Exercise:
Report every line of the listing below that contains the word "basket", copying each line in full.

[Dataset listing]
==*==

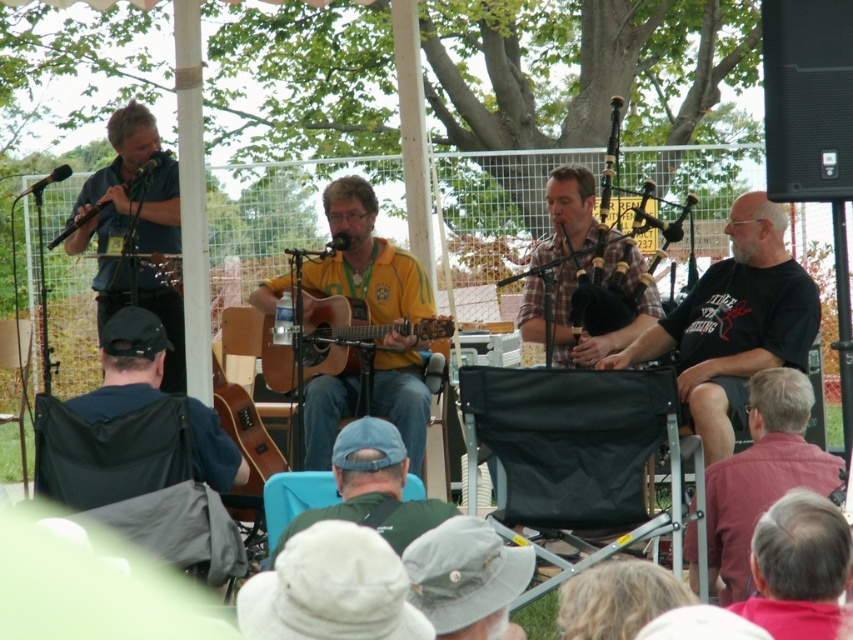
Question: Which point is closer to the camera?

Choices:
 (A) black cotton shirt at right
 (B) acoustic wood guitar at center
 (C) pink shirt at lower right

Answer: (C)

Question: Among these points, which one is farthest from the camera?

Choices:
 (A) [x=715, y=442]
 (B) [x=693, y=570]

Answer: (A)

Question: Is plaid fabric bagpipes at center to the right of wooden acoustic guitar at center from the viewer's perspective?

Choices:
 (A) no
 (B) yes

Answer: (B)

Question: Estimate the real-world distances between objects in this image. Which object is farther from the pink shirt at lower right?

Choices:
 (A) matte black microphone at left
 (B) acoustic wood guitar at center

Answer: (A)

Question: Is matte black microphone at left smaller than wooden acoustic guitar at center?

Choices:
 (A) no
 (B) yes

Answer: (A)

Question: Is yellow-green jersey at center wider than acoustic wood guitar at center?

Choices:
 (A) yes
 (B) no

Answer: (B)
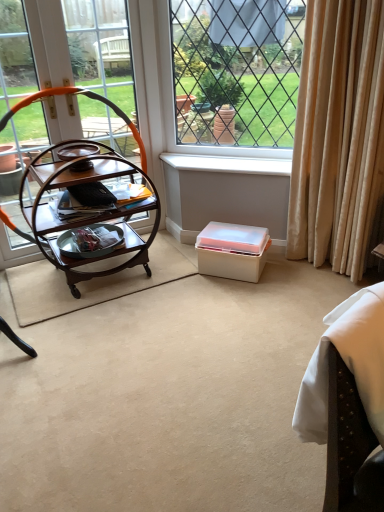
Question: Is white fabric swivel chair at lower right located within white plastic box at center?

Choices:
 (A) yes
 (B) no

Answer: (B)

Question: Is white plastic box at center taller than white fabric swivel chair at lower right?

Choices:
 (A) no
 (B) yes

Answer: (A)

Question: Are white plastic box at center and white fabric swivel chair at lower right making contact?

Choices:
 (A) no
 (B) yes

Answer: (A)

Question: Is white plastic box at center looking in the opposite direction of white fabric swivel chair at lower right?

Choices:
 (A) no
 (B) yes

Answer: (A)

Question: Is white plastic box at center outside white fabric swivel chair at lower right?

Choices:
 (A) no
 (B) yes

Answer: (B)

Question: Does white plastic box at center have a larger size compared to white fabric swivel chair at lower right?

Choices:
 (A) no
 (B) yes

Answer: (A)

Question: Is white plastic window sill at center positioned in front of white fabric swivel chair at lower right?

Choices:
 (A) no
 (B) yes

Answer: (A)

Question: From a real-world perspective, is white plastic window sill at center located beneath white fabric swivel chair at lower right?

Choices:
 (A) no
 (B) yes

Answer: (A)

Question: Are white plastic window sill at center and white fabric swivel chair at lower right beside each other?

Choices:
 (A) no
 (B) yes

Answer: (A)

Question: Is white plastic window sill at center outside of white fabric swivel chair at lower right?

Choices:
 (A) no
 (B) yes

Answer: (B)

Question: Considering the relative sizes of white plastic window sill at center and white fabric swivel chair at lower right in the image provided, is white plastic window sill at center wider than white fabric swivel chair at lower right?

Choices:
 (A) no
 (B) yes

Answer: (A)

Question: Is white plastic window sill at center facing towards white fabric swivel chair at lower right?

Choices:
 (A) yes
 (B) no

Answer: (B)

Question: Is wooden trolley at left closer to camera compared to white fabric swivel chair at lower right?

Choices:
 (A) no
 (B) yes

Answer: (A)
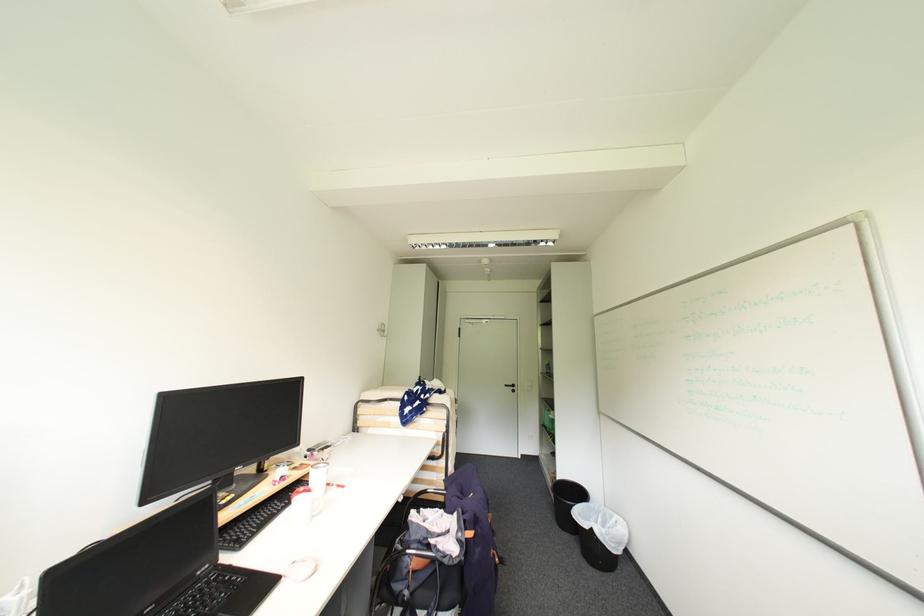
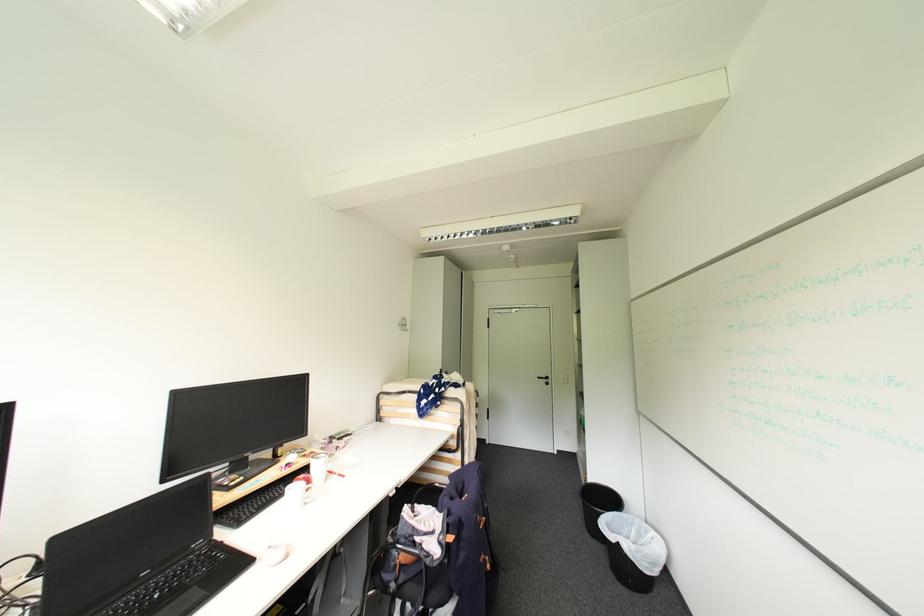
The point at (x=513, y=387) is marked in the first image. Where is the corresponding point in the second image?

(544, 379)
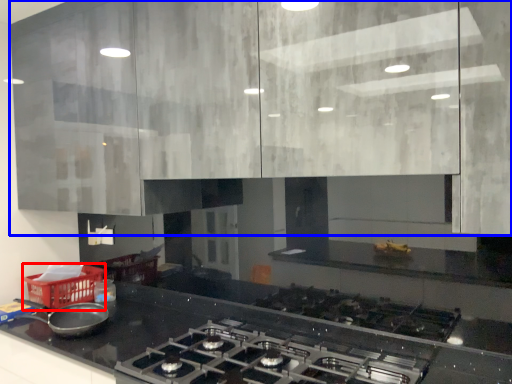
Question: Which of the following is the closest to the observer, basket (highlighted by a red box) or cabinetry (highlighted by a blue box)?

Choices:
 (A) basket
 (B) cabinetry

Answer: (B)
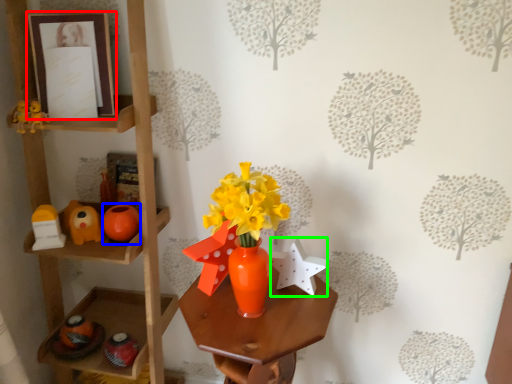
Question: Which is farther away from picture frame (highlighted by a red box)? toy (highlighted by a blue box) or toy (highlighted by a green box)?

Choices:
 (A) toy
 (B) toy

Answer: (B)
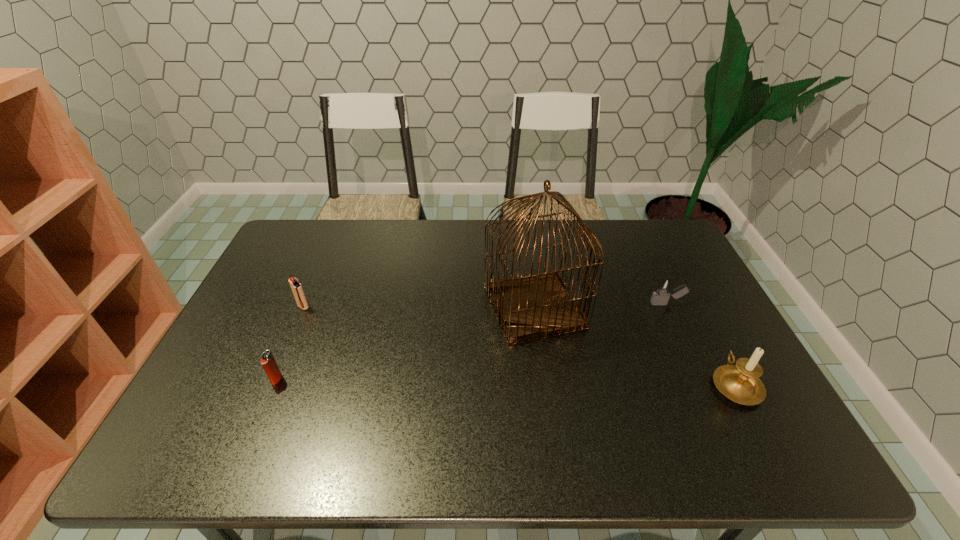
This screenshot has height=540, width=960. I want to click on birdcage, so click(x=535, y=306).

Find the location of a particular element. This screenshot has width=960, height=540. the third object from left to right is located at coordinates (535, 306).

The width and height of the screenshot is (960, 540). I want to click on the fourth shortest object, so click(740, 383).

The height and width of the screenshot is (540, 960). I want to click on the rightmost igniter, so click(x=664, y=286).

This screenshot has height=540, width=960. I want to click on the nearest igniter, so click(268, 362).

At what (x,y) coordinates should I click in order to perform the action: click on blank area located 0.250m on the back of the birdcage. Please return your answer as a coordinate pair (x, y). The image size is (960, 540). Looking at the image, I should click on (524, 231).

Find the location of `free space located with a handle on the side of the candle holder`. free space located with a handle on the side of the candle holder is located at coordinates (688, 294).

At what (x,y) coordinates should I click in order to perform the action: click on free spot located 0.160m with a handle on the side of the candle holder. Please return your answer as a coordinate pair (x, y). Looking at the image, I should click on (701, 318).

Find the location of `free spot located 0.060m with a handle on the side of the candle holder`. free spot located 0.060m with a handle on the side of the candle holder is located at coordinates (714, 344).

Locate an element on the screen. This screenshot has height=540, width=960. vacant region located 0.140m on the left of the rightmost igniter is located at coordinates (604, 304).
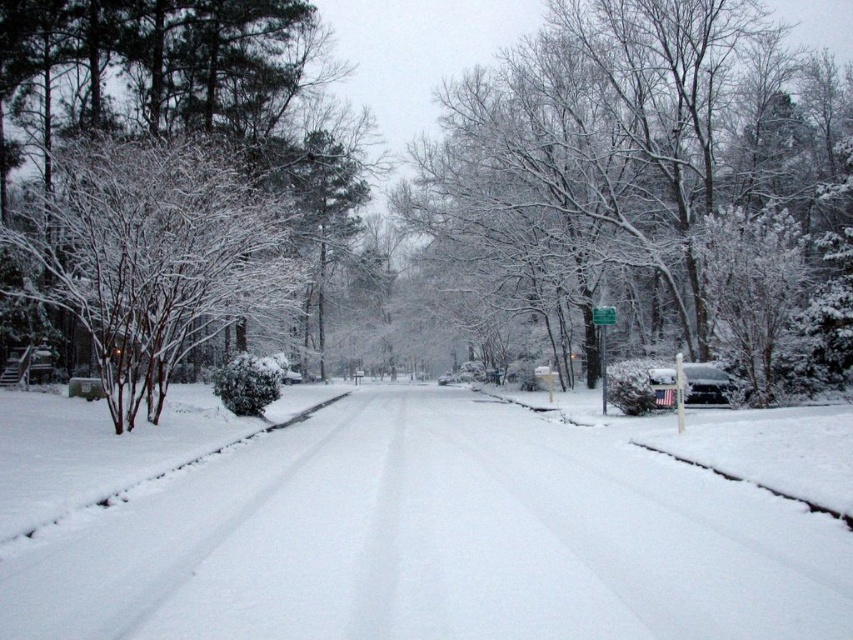
Question: In this image, where is white fluffy snow at center located relative to green plastic sign at center?

Choices:
 (A) right
 (B) left

Answer: (B)

Question: Does green plastic sign at center have a greater width compared to green plastic street sign at center?

Choices:
 (A) no
 (B) yes

Answer: (B)

Question: Which object appears farthest from the camera in this image?

Choices:
 (A) white snow-covered tree at left
 (B) snow-covered tree at center

Answer: (B)

Question: Which is farther from the white snow-covered tree at left?

Choices:
 (A) snow-covered tree at center
 (B) white fluffy snow at center

Answer: (A)

Question: Does green plastic sign at center have a greater width compared to green plastic street sign at center?

Choices:
 (A) yes
 (B) no

Answer: (A)

Question: Based on their relative distances, which object is farther from the green plastic street sign at center?

Choices:
 (A) snow-covered tree at center
 (B) white fluffy snow at center
 (C) sleek black sedan at center
 (D) white snow-covered tree at left

Answer: (D)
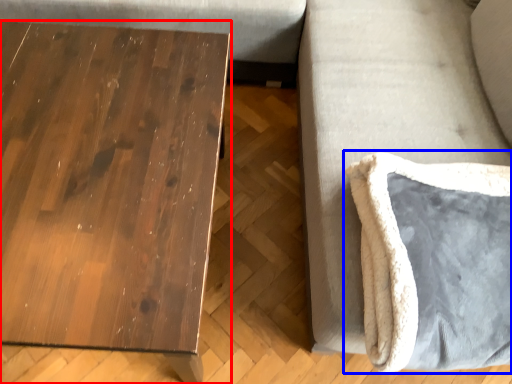
Question: Which object appears closest to the camera in this image, table (highlighted by a red box) or swivel chair (highlighted by a blue box)?

Choices:
 (A) table
 (B) swivel chair

Answer: (B)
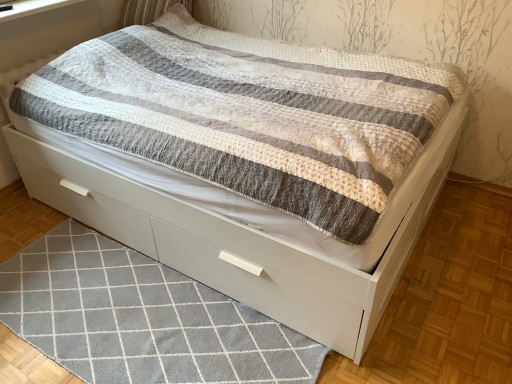
The height and width of the screenshot is (384, 512). I want to click on free space below gray textured rug at lower center (from a real-world perspective), so click(154, 332).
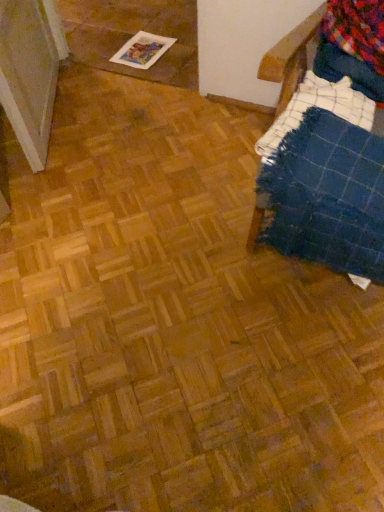
This screenshot has height=512, width=384. Find the location of `vacant space to the left of printed paper magazine at upper left`. vacant space to the left of printed paper magazine at upper left is located at coordinates (105, 49).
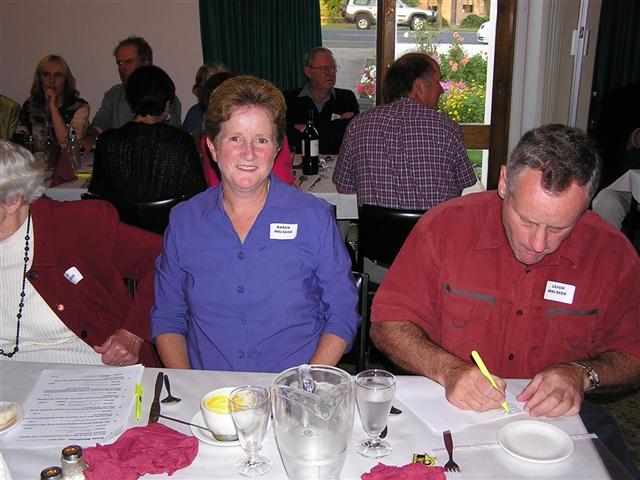
Where is `white tablecloths`? This screenshot has width=640, height=480. white tablecloths is located at coordinates (324, 191), (192, 385).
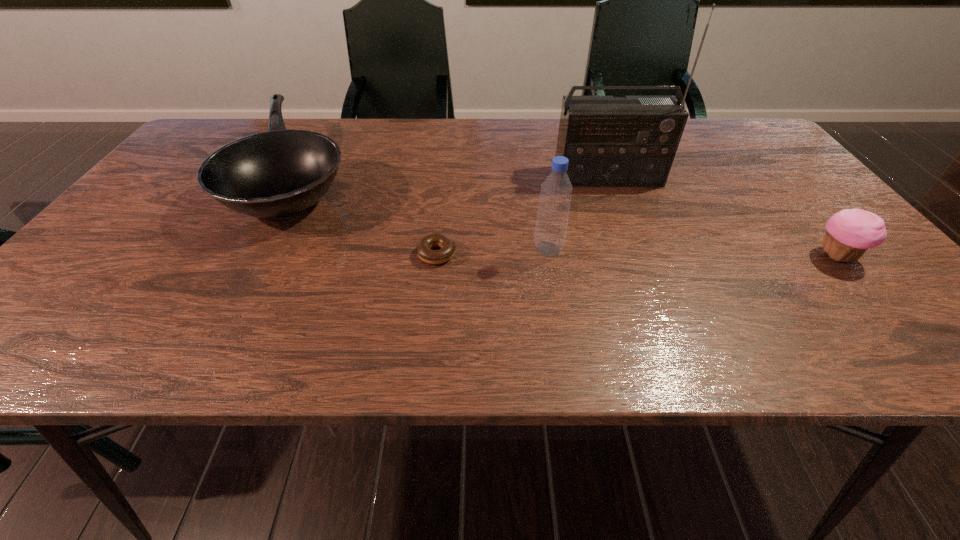
Where is `the fourth object from left to right`? Image resolution: width=960 pixels, height=540 pixels. the fourth object from left to right is located at coordinates (631, 141).

Identify the location of the tallest object. This screenshot has height=540, width=960. [631, 141].

Where is `bottle`? This screenshot has height=540, width=960. bottle is located at coordinates (556, 191).

Find the location of a particular element. The height and width of the screenshot is (540, 960). the fourth shortest object is located at coordinates (556, 191).

Identify the location of the leftmost object. Image resolution: width=960 pixels, height=540 pixels. (280, 173).

Locate an element on the screen. cupcake is located at coordinates (849, 233).

Where is `the shortest object`? This screenshot has height=540, width=960. the shortest object is located at coordinates (424, 247).

The height and width of the screenshot is (540, 960). What are the coordinates of `the fourth object from right to left` in the screenshot? It's located at (424, 247).

Find the location of a particular element. Image resolution: width=960 pixels, height=540 pixels. vacant region located on the front panel of the tallest object is located at coordinates (651, 292).

Identify the location of vacant space situated 0.390m on the right of the third object from left to right. (744, 249).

==*==

Result for this exercise:
Question: Which of the following is the closest to the observer, basket (highlighted by a red box) or cabinetry (highlighted by a blue box)?
 (A) basket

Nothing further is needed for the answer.